* Begin Data provided *

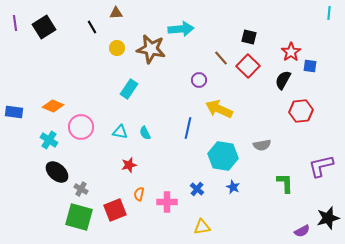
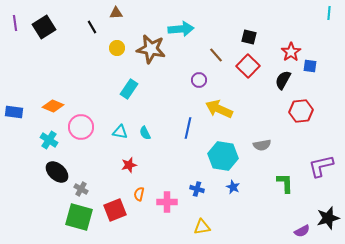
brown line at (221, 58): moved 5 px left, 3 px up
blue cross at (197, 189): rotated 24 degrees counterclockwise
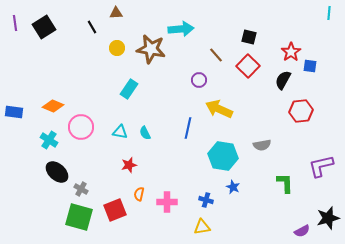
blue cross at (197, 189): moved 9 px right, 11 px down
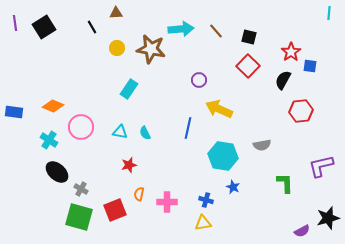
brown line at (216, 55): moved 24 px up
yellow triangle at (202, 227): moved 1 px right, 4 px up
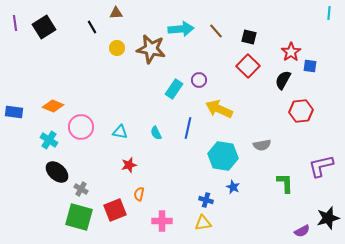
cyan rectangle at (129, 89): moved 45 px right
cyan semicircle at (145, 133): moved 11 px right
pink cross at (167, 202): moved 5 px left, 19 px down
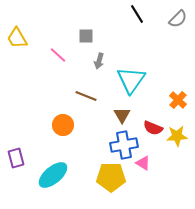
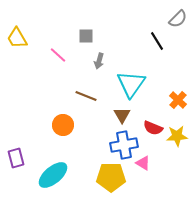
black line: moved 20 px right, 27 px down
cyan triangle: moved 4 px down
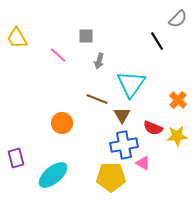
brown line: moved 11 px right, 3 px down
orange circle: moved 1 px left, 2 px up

* End Data provided *

▸ **Request**
Rewrite the movement and rotation lines in the data above as a single numbered list, leaving out the pictures and any blank lines.

▸ **Result for this exercise**
1. brown line at (221, 58): moved 5 px left, 3 px up
2. blue cross at (197, 189): rotated 24 degrees counterclockwise
3. blue cross at (197, 189): moved 9 px right, 11 px down
4. brown line at (216, 55): moved 24 px up
5. yellow triangle at (202, 227): moved 1 px right, 4 px up
6. cyan rectangle at (129, 89): moved 45 px right
7. cyan semicircle at (145, 133): moved 11 px right
8. pink cross at (167, 202): moved 5 px left, 19 px down
9. black line: moved 20 px right, 27 px down
10. cyan triangle: moved 4 px down
11. brown line: moved 11 px right, 3 px down
12. orange circle: moved 1 px left, 2 px up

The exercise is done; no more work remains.